**GIVEN PROBLEM:** Return each line of the material that contains the string "encoding", copied in full. Matching is case-sensitive.

**EXTRACTED DATA:**
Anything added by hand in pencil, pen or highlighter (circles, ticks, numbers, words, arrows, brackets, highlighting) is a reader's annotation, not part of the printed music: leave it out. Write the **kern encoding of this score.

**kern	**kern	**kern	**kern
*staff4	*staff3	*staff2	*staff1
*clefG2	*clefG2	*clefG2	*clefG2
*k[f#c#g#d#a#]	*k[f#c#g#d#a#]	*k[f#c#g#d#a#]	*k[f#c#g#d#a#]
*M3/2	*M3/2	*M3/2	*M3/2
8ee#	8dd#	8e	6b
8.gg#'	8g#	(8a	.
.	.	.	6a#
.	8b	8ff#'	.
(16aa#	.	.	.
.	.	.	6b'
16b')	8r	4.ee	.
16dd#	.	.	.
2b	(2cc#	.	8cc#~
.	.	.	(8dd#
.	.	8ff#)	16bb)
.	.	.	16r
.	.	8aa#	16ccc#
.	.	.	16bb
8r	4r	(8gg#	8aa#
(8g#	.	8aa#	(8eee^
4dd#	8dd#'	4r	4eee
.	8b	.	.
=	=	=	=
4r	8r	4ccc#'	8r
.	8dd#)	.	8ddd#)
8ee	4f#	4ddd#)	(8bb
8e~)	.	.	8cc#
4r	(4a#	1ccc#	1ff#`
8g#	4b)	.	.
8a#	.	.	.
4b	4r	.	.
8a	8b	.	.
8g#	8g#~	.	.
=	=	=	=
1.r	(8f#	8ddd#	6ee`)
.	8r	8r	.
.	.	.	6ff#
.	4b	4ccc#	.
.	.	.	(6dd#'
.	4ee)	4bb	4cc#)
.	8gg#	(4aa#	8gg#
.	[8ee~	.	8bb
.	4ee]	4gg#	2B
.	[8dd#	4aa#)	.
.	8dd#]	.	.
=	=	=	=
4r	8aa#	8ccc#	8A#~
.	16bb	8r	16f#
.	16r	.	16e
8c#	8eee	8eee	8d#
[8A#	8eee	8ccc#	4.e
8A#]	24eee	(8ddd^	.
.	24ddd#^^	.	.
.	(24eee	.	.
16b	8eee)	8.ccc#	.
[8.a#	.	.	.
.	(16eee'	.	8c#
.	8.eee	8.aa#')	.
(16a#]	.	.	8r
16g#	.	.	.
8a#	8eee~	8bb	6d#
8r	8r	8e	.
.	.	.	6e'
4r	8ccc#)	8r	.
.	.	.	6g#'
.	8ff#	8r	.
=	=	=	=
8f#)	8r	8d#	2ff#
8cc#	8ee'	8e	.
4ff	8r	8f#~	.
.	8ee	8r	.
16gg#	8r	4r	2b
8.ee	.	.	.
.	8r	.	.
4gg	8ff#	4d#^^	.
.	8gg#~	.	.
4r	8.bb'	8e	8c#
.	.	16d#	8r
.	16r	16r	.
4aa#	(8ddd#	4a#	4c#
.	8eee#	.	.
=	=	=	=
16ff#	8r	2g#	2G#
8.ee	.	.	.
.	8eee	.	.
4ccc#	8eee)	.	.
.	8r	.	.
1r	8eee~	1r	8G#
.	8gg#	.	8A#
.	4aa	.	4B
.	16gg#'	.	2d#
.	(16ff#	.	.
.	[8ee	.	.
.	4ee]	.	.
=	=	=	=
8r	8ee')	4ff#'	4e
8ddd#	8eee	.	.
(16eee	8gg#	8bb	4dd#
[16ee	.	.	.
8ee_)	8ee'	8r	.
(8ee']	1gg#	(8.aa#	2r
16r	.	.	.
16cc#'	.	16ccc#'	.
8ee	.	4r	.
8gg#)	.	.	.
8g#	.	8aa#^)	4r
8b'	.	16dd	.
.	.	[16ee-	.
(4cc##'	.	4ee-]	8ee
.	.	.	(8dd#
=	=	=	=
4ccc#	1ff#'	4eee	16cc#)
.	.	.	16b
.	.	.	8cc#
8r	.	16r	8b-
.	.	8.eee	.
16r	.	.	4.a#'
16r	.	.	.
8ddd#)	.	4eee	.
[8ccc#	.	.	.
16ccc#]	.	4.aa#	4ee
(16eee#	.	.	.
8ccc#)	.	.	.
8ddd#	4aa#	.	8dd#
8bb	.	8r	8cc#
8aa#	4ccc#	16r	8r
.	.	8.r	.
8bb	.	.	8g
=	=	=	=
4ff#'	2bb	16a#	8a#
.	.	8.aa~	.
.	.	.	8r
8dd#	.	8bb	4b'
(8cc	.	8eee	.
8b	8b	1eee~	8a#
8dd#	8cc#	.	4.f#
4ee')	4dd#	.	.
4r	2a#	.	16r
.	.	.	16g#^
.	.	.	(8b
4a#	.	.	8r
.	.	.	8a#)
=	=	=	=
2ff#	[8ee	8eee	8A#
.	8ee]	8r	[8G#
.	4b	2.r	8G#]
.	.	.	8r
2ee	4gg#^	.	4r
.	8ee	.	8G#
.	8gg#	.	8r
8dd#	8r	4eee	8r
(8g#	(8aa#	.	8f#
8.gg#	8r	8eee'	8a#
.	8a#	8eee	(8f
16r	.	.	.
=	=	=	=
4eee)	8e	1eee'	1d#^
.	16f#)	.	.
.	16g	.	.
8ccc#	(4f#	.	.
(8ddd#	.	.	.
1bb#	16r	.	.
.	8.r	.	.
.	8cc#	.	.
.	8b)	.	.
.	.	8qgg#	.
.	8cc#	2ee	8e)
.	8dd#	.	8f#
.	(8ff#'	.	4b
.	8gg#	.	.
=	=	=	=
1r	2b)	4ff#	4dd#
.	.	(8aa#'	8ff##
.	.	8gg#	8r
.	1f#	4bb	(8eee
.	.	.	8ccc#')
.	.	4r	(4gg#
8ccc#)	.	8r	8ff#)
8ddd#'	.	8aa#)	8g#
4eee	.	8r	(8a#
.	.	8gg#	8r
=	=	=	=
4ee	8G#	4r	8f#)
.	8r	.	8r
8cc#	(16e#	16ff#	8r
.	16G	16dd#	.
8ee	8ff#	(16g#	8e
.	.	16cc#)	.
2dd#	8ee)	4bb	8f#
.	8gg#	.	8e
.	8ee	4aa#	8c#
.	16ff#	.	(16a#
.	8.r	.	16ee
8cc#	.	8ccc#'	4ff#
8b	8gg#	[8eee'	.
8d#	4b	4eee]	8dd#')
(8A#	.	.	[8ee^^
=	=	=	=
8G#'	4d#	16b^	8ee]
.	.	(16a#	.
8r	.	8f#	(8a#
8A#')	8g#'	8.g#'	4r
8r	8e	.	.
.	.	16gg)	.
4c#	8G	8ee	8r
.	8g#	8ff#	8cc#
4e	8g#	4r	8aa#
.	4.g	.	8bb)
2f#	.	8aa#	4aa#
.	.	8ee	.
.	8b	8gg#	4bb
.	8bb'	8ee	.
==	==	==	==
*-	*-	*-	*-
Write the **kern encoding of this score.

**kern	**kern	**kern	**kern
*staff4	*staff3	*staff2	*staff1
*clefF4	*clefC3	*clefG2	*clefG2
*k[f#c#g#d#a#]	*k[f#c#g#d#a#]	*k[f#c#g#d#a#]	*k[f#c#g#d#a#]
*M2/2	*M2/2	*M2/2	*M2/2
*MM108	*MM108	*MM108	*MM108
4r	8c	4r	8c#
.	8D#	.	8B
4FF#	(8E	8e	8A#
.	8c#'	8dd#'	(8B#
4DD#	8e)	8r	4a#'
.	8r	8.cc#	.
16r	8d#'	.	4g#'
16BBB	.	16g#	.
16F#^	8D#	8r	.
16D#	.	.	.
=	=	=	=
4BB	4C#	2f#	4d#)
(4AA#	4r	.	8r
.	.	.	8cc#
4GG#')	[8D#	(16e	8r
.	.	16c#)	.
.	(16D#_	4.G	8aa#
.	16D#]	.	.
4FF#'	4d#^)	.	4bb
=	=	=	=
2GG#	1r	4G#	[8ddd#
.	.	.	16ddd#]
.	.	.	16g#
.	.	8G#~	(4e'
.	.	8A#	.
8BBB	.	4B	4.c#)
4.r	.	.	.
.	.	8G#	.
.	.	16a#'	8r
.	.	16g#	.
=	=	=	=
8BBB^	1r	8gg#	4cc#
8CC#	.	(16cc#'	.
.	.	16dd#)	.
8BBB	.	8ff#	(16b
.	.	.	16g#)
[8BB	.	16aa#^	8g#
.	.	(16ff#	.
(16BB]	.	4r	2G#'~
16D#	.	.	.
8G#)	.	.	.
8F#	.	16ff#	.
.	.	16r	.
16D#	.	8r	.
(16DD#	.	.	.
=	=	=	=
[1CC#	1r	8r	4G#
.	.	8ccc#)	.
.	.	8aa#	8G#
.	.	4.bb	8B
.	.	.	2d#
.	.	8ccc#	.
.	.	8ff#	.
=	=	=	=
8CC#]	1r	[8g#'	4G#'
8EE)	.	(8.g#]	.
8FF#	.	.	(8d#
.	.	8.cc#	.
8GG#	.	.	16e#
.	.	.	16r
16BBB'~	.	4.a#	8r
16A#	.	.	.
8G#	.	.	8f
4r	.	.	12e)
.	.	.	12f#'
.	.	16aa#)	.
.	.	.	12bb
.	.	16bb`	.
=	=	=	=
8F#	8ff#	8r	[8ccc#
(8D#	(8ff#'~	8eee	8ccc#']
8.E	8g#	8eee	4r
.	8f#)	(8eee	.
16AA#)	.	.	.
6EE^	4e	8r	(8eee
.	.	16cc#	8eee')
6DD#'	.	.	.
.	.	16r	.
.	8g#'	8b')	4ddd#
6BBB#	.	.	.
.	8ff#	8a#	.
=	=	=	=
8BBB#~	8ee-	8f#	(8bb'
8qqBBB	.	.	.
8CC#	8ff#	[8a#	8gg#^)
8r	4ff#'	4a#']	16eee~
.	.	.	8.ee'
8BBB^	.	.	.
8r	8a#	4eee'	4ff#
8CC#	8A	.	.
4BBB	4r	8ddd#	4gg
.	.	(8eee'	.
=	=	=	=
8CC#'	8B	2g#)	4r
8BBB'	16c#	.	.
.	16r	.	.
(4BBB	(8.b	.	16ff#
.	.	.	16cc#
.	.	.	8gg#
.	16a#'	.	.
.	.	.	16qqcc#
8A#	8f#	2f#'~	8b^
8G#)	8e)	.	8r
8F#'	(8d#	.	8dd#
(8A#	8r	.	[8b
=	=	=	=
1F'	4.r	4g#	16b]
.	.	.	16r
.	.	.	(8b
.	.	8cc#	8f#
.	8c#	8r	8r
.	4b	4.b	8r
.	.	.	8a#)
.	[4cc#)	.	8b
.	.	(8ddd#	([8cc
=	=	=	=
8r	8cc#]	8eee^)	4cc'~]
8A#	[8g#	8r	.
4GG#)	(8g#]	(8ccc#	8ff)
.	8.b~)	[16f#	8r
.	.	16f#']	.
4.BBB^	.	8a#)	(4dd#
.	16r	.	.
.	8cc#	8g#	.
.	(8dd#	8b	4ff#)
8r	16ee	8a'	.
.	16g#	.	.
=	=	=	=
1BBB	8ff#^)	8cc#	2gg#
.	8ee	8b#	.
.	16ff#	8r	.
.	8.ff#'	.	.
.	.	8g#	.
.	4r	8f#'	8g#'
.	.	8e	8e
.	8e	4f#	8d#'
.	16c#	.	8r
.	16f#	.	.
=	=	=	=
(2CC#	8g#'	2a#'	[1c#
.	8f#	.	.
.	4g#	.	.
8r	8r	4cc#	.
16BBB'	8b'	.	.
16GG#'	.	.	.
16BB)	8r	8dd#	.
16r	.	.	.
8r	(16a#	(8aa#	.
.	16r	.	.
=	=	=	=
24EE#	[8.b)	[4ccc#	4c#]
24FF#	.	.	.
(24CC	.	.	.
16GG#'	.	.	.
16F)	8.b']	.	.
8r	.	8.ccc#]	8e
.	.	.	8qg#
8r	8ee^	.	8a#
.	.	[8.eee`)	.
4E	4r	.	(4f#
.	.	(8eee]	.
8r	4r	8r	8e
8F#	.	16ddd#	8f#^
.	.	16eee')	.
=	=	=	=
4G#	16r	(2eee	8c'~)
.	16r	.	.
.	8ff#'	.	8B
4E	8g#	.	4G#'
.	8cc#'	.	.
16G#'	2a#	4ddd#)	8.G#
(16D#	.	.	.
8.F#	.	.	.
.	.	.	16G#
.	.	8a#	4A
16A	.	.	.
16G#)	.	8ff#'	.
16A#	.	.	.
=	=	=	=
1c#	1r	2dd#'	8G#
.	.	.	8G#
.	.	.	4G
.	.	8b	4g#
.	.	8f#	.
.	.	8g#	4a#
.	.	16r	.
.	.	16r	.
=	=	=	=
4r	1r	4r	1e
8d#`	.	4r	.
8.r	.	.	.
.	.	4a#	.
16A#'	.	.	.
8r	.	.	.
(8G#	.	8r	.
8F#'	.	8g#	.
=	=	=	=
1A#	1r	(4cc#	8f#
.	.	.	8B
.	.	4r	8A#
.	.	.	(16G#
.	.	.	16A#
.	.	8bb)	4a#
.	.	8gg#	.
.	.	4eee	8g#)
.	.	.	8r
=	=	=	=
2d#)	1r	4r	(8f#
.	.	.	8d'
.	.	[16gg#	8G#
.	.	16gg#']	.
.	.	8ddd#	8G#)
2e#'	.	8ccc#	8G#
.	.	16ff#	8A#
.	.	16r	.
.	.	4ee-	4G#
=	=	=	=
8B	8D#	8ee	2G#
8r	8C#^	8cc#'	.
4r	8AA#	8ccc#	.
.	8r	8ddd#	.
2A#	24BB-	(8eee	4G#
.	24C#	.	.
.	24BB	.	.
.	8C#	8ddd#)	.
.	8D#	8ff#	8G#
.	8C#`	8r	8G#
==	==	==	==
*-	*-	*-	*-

**RIGHT ANSWER:**
Anything added by hand in pencil, pen or highlighter (circles, ticks, numbers, words, arrows, brackets, highlighting) is a reader's annotation, not part of the printed music: leave it out. Write the **kern encoding of this score.
Write the **kern encoding of this score.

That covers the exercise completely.